Source data:
↓
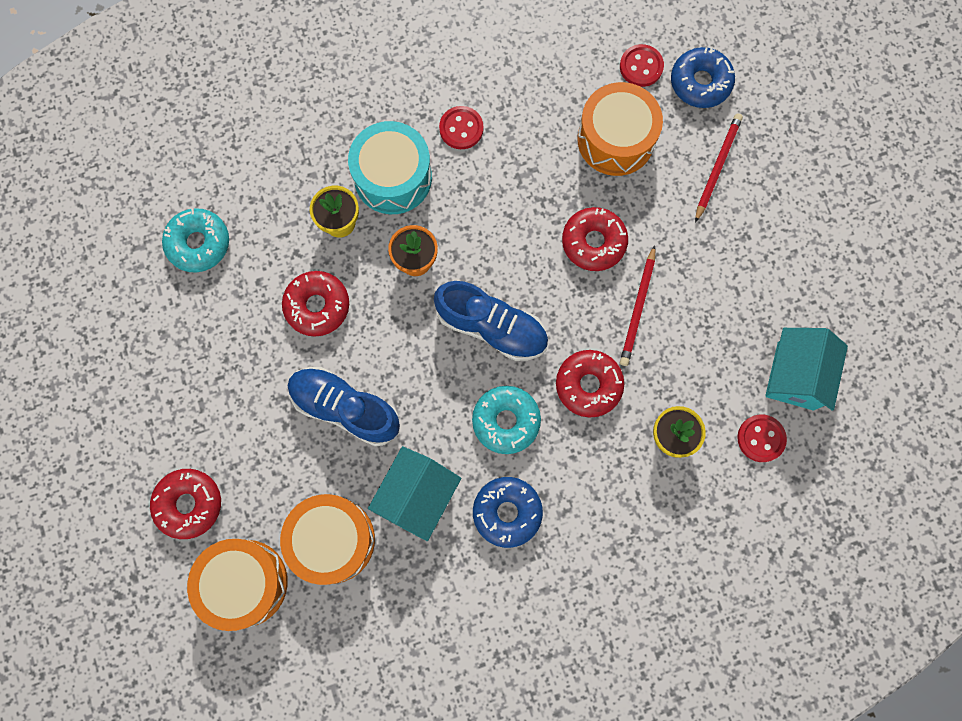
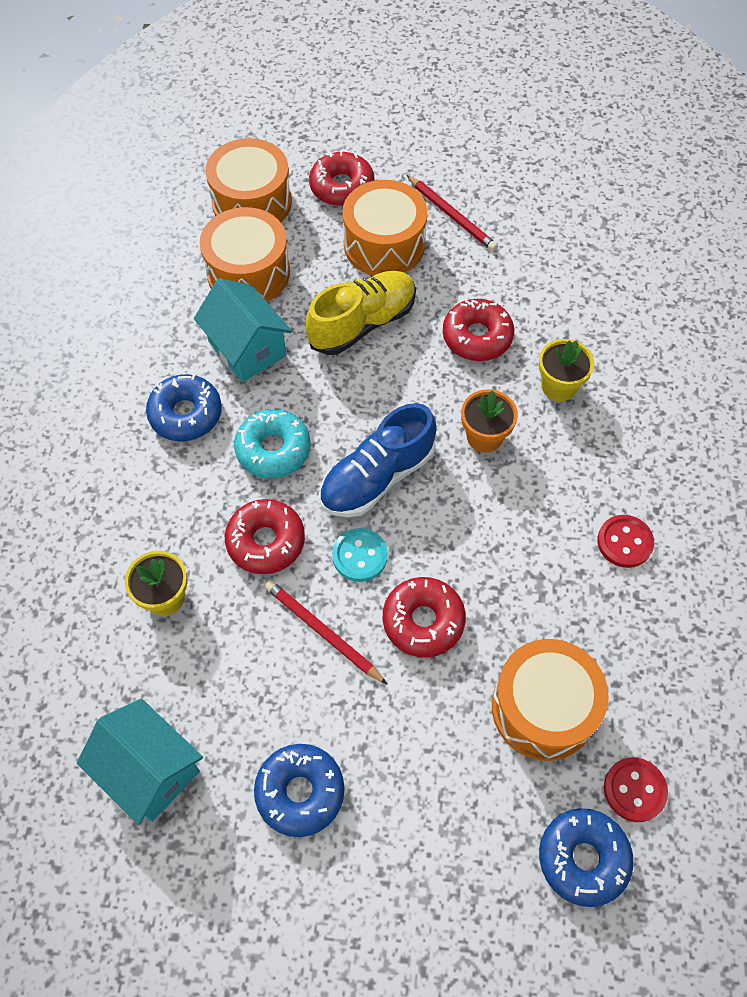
camera: 115 degrees right, 15 degrees down
(198, 243) = (587, 267): turquoise donut -> none
(246, 430) = (384, 244): none -> orange drum
(345, 408) = (362, 323): blue shoe -> yellow shoe
(393, 177) = (591, 452): turquoise drum -> none
(565, 309) = (360, 556): none -> turquoise button
(717, 167) = (454, 817): red pencil -> red pencil (452, 215)
(754, 269) = (300, 792): none -> blue donut
(761, 438) = (106, 691): red button -> none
↑
TASK TO COMPLETE ->
Give back exactly the lines from the one that contains "(754, 269) = (300, 792): none -> blue donut" to the end of the data above, both of those lines included.

SOLUTION TO THE PROBLEM ->
(754, 269) = (300, 792): none -> blue donut
(761, 438) = (106, 691): red button -> none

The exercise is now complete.